Exercise goal :: Write the records out exactly as shown. No pictures.

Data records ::
--------------------------------------------------

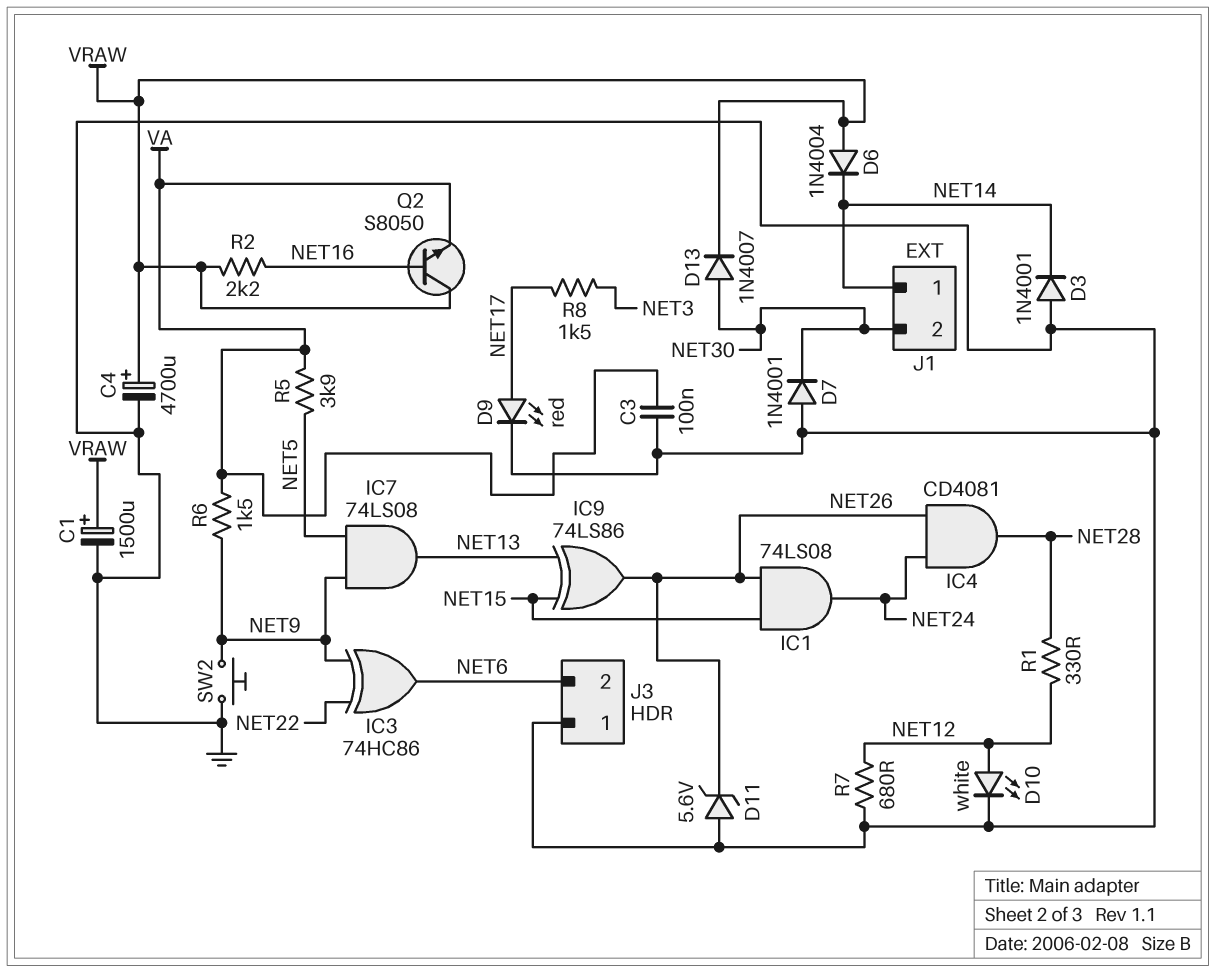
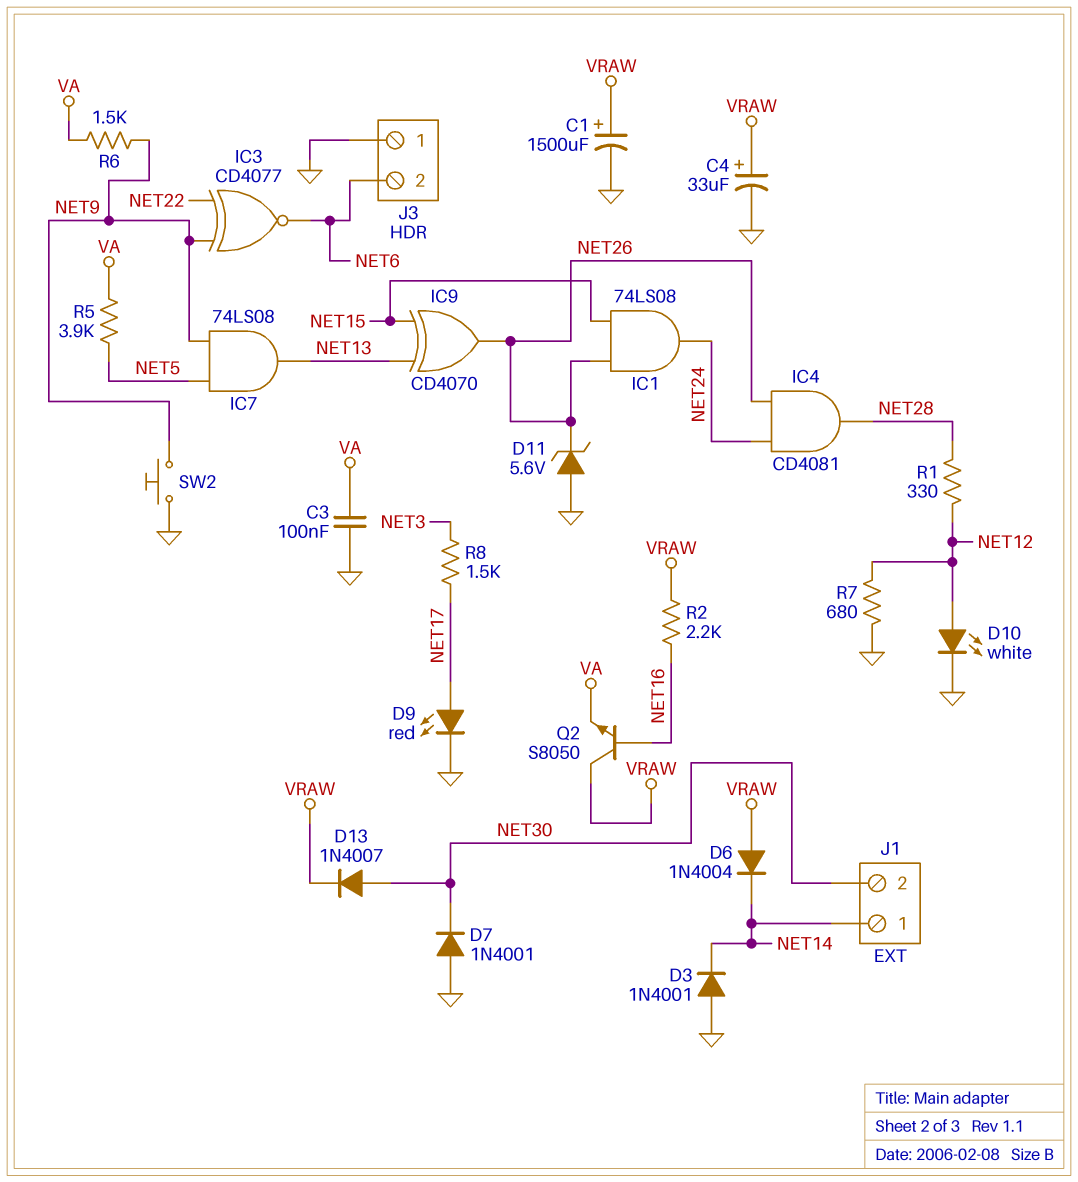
C4: 4700uF (plus VRAW, minus GND) -> 33uF (plus VRAW, minus GND)
IC3: XOR 74HC86 (in NET9, in NET22, out NET6) -> XNOR CD4077 (in NET9, in NET22, out NET6)
IC9: XOR 74LS86 (in NET13, in NET15, out NET26) -> XOR CD4070 (in NET13, in NET15, out NET26)

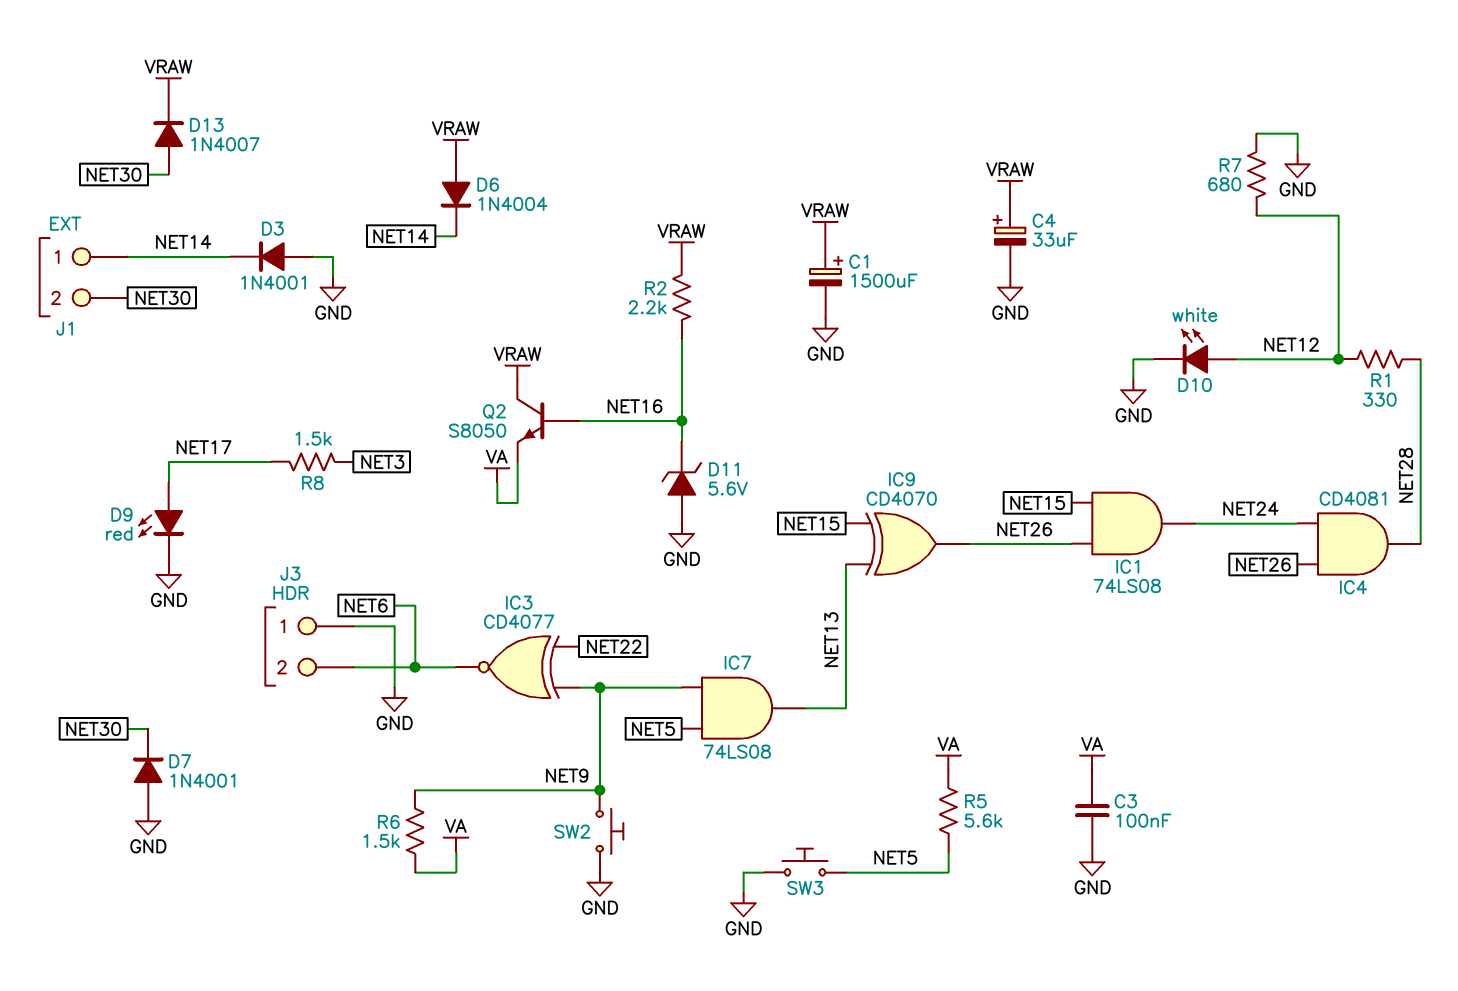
D11: zener 5.6V (A GND, K NET26) -> zener 5.6V (A GND, K NET16)
R5: 3.9k (NET5, VA) -> 5.6k (NET5, VA)
SW3: none -> button (GND, NET5)

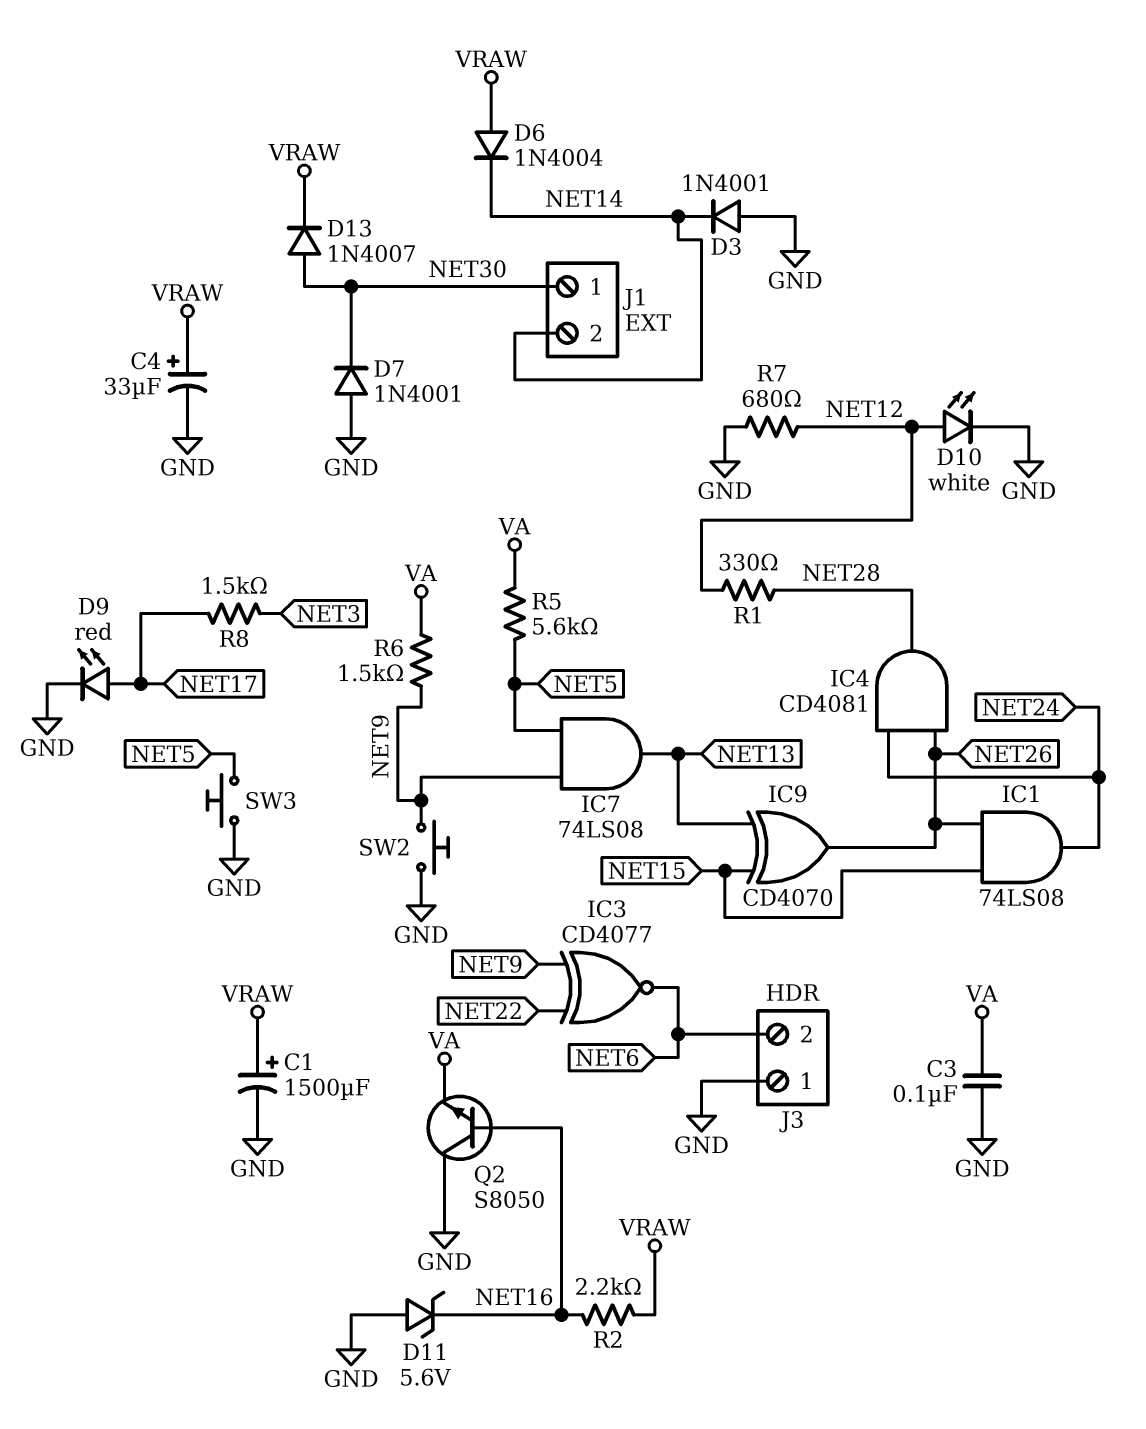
J1 pin 1: NET14 -> NET30
J1 pin 2: NET30 -> NET14
Q2: NPN S8050 (B NET16, C VRAW, E VA) -> NPN S8050 (B NET16, C GND, E VA)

--------------------------------------------------

Response area ::
C4: 4700uF (plus VRAW, minus GND) -> 33uF (plus VRAW, minus GND)
IC3: XOR 74HC86 (in NET9, in NET22, out NET6) -> XNOR CD4077 (in NET9, in NET22, out NET6)
IC9: XOR 74LS86 (in NET13, in NET15, out NET26) -> XOR CD4070 (in NET13, in NET15, out NET26)

D11: zener 5.6V (A GND, K NET26) -> zener 5.6V (A GND, K NET16)
R5: 3.9k (NET5, VA) -> 5.6k (NET5, VA)
SW3: none -> button (GND, NET5)

J1 pin 1: NET14 -> NET30
J1 pin 2: NET30 -> NET14
Q2: NPN S8050 (B NET16, C VRAW, E VA) -> NPN S8050 (B NET16, C GND, E VA)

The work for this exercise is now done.